:: Object transformation records ::
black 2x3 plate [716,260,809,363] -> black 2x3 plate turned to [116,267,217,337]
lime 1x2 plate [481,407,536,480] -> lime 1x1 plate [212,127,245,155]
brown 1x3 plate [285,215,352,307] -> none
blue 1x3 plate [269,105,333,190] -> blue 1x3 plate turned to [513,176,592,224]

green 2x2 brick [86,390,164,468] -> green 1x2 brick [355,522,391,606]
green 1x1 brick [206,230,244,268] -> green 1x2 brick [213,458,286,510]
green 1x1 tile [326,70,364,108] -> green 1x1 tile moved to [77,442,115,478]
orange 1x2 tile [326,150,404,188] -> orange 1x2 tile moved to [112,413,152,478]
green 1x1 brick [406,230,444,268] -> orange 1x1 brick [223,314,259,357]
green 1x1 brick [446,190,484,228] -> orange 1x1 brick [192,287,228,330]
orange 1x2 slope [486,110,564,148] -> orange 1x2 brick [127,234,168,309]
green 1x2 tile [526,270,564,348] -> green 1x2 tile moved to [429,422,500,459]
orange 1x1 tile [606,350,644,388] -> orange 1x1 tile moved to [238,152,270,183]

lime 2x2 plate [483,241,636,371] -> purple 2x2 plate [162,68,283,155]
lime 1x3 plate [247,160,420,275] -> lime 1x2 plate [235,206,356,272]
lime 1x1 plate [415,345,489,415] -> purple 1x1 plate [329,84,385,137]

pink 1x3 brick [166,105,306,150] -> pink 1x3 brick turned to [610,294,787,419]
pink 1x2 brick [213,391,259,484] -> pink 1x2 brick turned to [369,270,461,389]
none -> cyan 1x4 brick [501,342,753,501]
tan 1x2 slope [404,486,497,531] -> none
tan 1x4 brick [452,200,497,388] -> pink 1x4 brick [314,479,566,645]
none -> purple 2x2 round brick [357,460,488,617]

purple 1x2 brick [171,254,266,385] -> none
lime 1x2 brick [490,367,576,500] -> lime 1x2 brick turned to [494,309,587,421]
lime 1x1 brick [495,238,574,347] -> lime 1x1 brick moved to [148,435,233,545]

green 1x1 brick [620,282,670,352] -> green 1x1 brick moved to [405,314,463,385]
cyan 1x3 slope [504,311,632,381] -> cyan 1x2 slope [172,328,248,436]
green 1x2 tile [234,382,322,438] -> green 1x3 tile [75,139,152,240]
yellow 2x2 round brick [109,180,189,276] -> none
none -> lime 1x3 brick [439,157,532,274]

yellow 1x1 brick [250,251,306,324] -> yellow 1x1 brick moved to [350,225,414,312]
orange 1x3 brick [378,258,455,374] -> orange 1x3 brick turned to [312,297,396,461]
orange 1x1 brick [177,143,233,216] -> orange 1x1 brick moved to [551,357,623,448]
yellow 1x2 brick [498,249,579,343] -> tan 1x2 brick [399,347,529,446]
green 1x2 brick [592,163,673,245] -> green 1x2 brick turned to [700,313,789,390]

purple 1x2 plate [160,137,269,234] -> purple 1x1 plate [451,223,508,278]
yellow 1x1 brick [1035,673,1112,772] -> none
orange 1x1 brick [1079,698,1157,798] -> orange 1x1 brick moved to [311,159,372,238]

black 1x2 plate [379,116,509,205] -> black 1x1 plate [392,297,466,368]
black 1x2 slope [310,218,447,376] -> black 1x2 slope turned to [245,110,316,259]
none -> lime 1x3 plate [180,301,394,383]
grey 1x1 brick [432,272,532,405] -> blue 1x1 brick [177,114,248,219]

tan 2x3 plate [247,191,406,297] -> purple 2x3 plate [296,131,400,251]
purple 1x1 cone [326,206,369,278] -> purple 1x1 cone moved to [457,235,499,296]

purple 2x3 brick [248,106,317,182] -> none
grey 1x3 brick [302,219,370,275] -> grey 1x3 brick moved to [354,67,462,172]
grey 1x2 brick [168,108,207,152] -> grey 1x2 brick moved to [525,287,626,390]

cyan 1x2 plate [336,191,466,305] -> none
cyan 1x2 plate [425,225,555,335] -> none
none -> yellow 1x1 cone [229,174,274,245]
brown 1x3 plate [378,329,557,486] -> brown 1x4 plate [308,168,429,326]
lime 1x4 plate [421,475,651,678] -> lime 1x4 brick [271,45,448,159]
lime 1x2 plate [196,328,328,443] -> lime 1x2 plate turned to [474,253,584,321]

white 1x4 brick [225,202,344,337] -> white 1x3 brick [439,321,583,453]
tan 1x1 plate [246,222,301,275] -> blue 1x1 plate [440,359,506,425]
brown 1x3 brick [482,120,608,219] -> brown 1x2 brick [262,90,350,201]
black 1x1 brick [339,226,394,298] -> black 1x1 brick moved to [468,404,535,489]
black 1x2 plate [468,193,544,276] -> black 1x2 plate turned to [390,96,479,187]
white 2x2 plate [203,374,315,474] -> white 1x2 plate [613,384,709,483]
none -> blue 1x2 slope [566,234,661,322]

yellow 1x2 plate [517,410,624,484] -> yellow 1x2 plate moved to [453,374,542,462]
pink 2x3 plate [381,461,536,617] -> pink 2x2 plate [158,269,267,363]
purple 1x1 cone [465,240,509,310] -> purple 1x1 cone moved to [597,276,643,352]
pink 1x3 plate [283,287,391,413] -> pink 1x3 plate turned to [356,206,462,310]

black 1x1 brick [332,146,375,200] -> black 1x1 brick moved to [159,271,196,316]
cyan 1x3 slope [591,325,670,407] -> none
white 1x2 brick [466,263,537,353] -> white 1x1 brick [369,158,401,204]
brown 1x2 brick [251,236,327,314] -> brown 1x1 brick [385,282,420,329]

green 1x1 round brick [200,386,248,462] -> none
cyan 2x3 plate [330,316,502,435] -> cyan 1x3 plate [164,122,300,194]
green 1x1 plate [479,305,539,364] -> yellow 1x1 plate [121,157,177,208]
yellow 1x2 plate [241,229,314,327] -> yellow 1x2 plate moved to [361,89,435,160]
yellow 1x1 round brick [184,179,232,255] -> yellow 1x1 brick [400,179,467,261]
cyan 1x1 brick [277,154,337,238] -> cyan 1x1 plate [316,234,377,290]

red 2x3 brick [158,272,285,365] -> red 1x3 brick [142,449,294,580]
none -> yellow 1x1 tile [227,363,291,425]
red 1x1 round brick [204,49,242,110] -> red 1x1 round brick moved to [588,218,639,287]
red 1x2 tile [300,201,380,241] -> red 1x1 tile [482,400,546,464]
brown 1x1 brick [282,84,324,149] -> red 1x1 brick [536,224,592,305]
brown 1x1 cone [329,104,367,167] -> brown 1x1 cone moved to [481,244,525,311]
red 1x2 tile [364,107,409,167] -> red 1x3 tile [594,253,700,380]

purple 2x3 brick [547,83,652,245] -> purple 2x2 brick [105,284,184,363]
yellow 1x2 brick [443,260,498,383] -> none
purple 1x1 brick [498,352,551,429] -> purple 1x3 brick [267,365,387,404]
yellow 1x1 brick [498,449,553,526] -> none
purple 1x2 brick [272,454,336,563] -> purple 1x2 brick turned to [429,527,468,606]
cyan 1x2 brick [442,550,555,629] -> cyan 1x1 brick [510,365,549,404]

:: Exercise prompt ::
Look above and return each line of the records exactly, from the very first through the line with "green 1x1 tile [326,70,364,108]", both included.

:: Worked solution ::
black 2x3 plate [716,260,809,363] -> black 2x3 plate turned to [116,267,217,337]
lime 1x2 plate [481,407,536,480] -> lime 1x1 plate [212,127,245,155]
brown 1x3 plate [285,215,352,307] -> none
blue 1x3 plate [269,105,333,190] -> blue 1x3 plate turned to [513,176,592,224]

green 2x2 brick [86,390,164,468] -> green 1x2 brick [355,522,391,606]
green 1x1 brick [206,230,244,268] -> green 1x2 brick [213,458,286,510]
green 1x1 tile [326,70,364,108] -> green 1x1 tile moved to [77,442,115,478]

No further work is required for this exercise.